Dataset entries
┌──

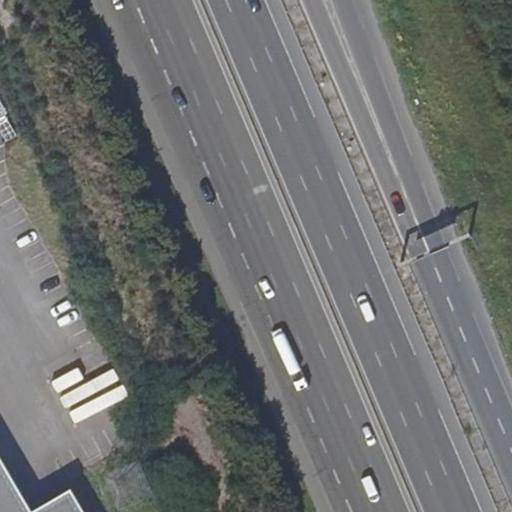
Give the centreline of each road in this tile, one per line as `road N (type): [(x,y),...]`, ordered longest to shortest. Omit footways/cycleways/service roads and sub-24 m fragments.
road 1 (motorway): [(452,511),(235,0)]
road 2 (motorway): [(183,86),(368,511)]
road 3 (motorway): [(430,251),(313,0)]
road 4 (motorway): [(430,251),(342,0)]
road 5 (motorway): [(511,449),(430,251)]
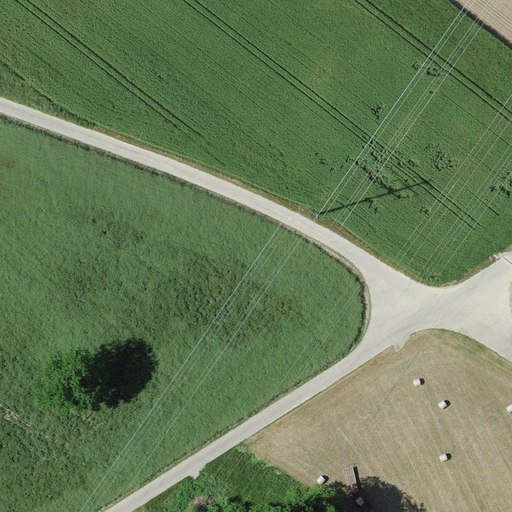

└──

# [Prompt]
Render every line of the entries above as a Markdown table with the columns "No." and "Line", numbering the rows in order. Skip blank lines and leave out the pictures.

# [Complete answer]
| No. | Line |
|---|---|
| 1 | Give the centreline of each road in this tile, one per line as `road N (type): [(x,y),...]`, ordered longest to shortest. Omit footways/cycleways/service roads and sub-24 m fragments. |
| 2 | road 1 (motorway): [(452,511),(235,0)] |
| 3 | road 2 (motorway): [(183,86),(368,511)] |
| 4 | road 3 (motorway): [(430,251),(313,0)] |
| 5 | road 4 (motorway): [(430,251),(342,0)] |
| 6 | road 5 (motorway): [(511,449),(430,251)] |